- [AVAILABLE DATA]
········

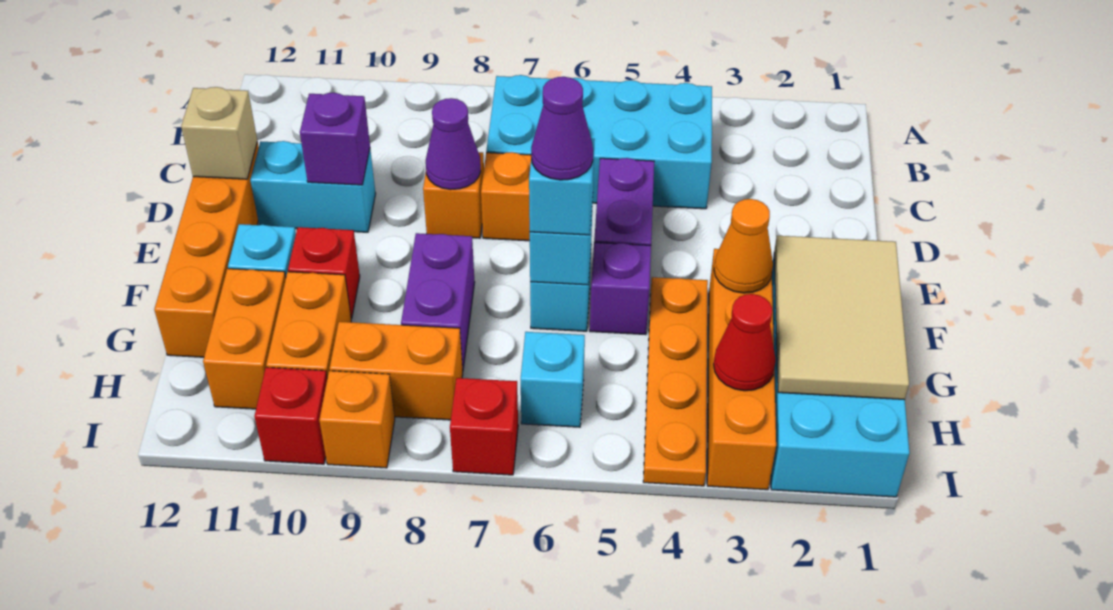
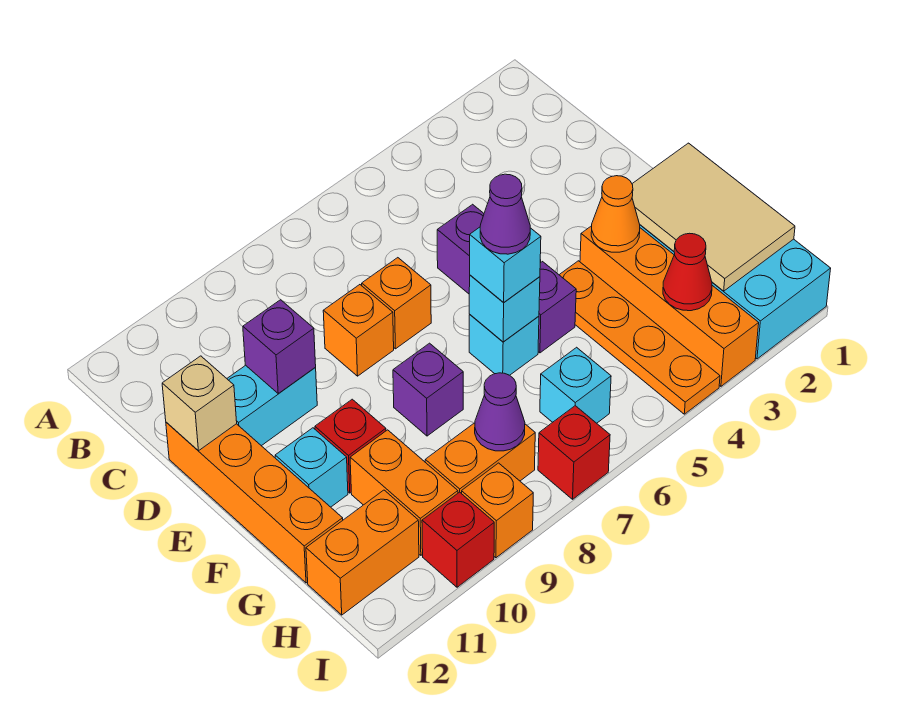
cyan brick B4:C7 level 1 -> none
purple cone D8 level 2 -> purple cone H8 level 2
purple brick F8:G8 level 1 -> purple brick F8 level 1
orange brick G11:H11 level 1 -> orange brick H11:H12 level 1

········

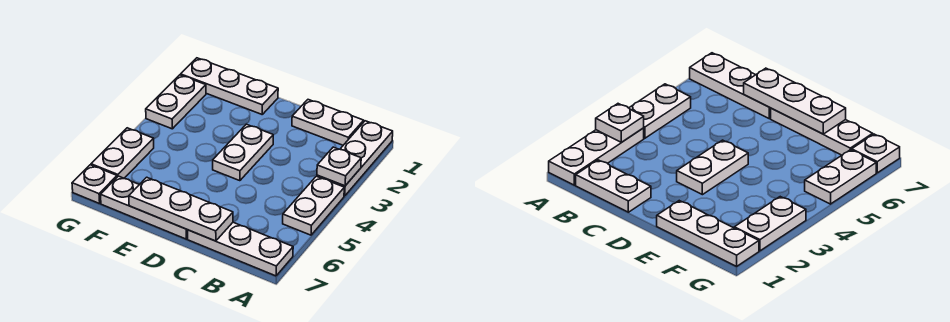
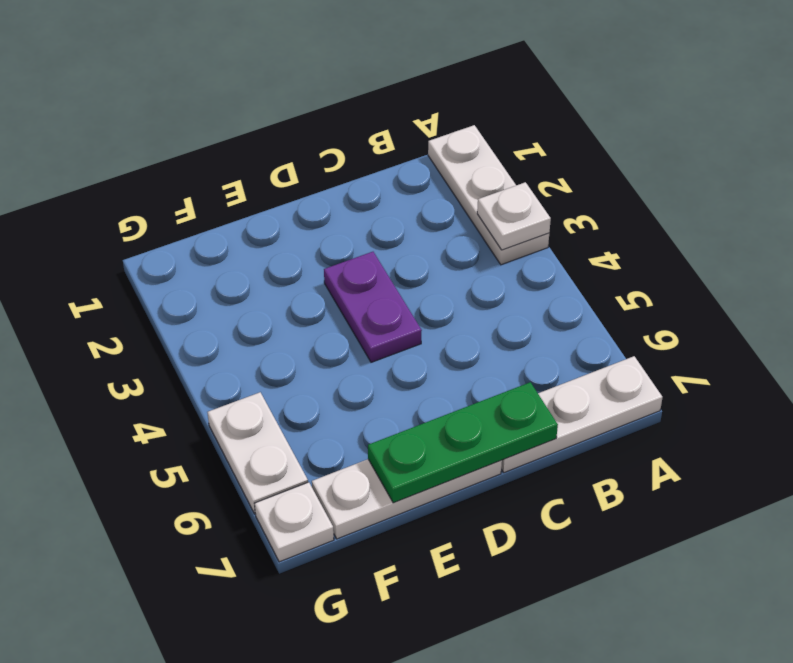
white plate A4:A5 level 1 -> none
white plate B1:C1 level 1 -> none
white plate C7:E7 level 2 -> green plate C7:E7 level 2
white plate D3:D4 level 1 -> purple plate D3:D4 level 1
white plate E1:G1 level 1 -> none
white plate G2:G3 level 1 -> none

········

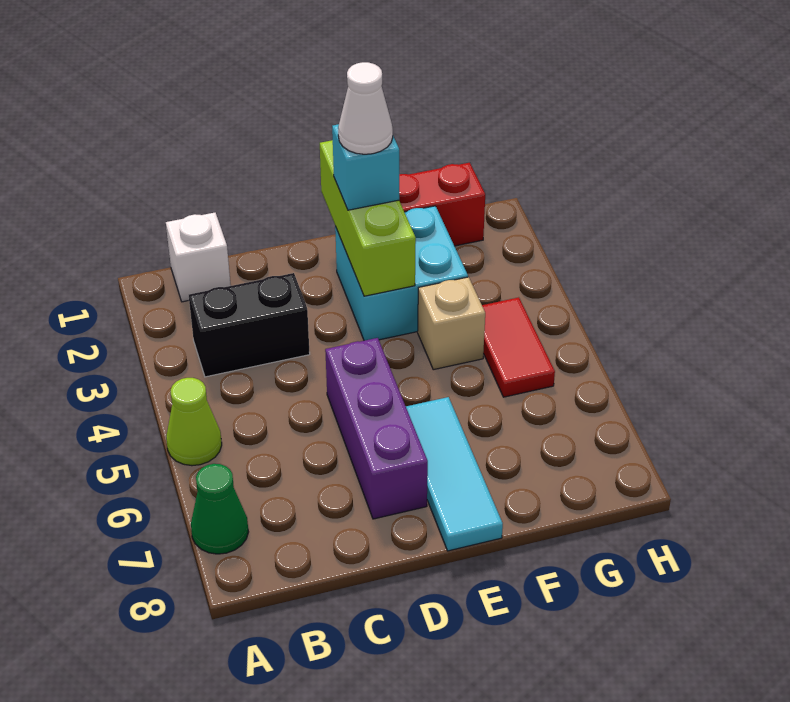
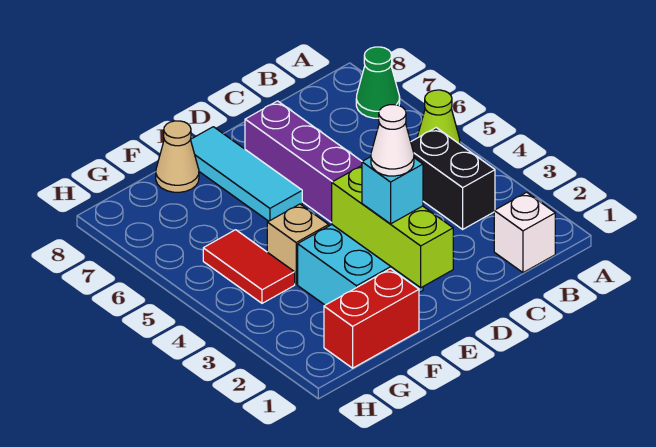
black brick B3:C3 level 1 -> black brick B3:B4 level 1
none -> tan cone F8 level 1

········

- [WHAT IS REQUIRED] Taking the entries above, write out exactly the lines starting with the line containing "white plate B1:C1 level 1 -> none" and going on through the line containing "white plate G2:G3 level 1 -> none", both included, and nothing else.

- [ANSWER TO THE PROBLEM]
white plate B1:C1 level 1 -> none
white plate C7:E7 level 2 -> green plate C7:E7 level 2
white plate D3:D4 level 1 -> purple plate D3:D4 level 1
white plate E1:G1 level 1 -> none
white plate G2:G3 level 1 -> none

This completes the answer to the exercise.